THE DATA =>
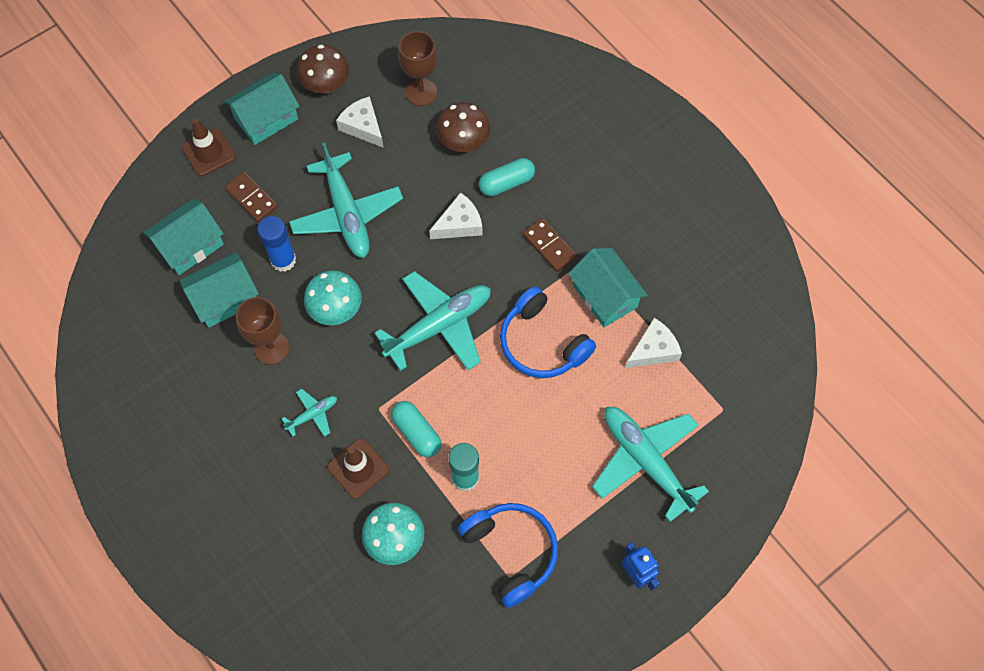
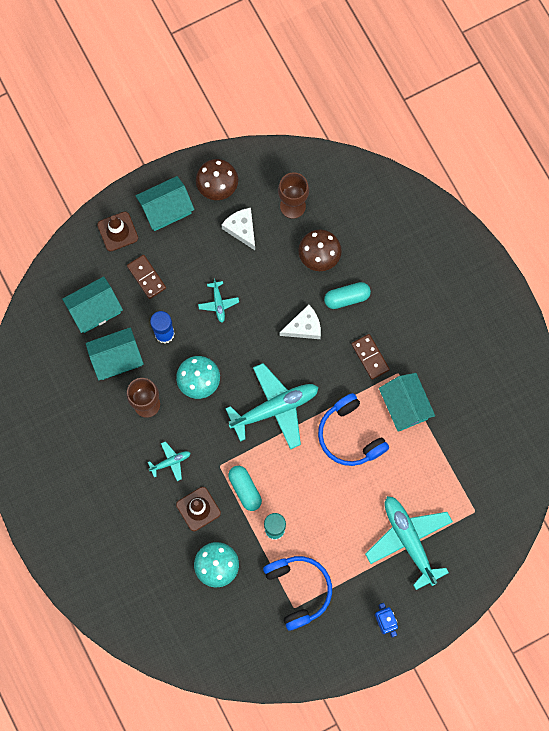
camera: 10 degrees right, 10 degrees up
(347, 214) = (218, 303): turquoise plane -> turquoise plane, size x0.46
(653, 350) = (433, 455): white cheese -> none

TASK OBJECTIVE => Your task is to reproduce exactly the lines that begin with the one containing "(347, 214) = (218, 303): turquoise" and continue to the end of the data, both ends included.

RESULT OF THE TASK =>
(347, 214) = (218, 303): turquoise plane -> turquoise plane, size x0.46
(653, 350) = (433, 455): white cheese -> none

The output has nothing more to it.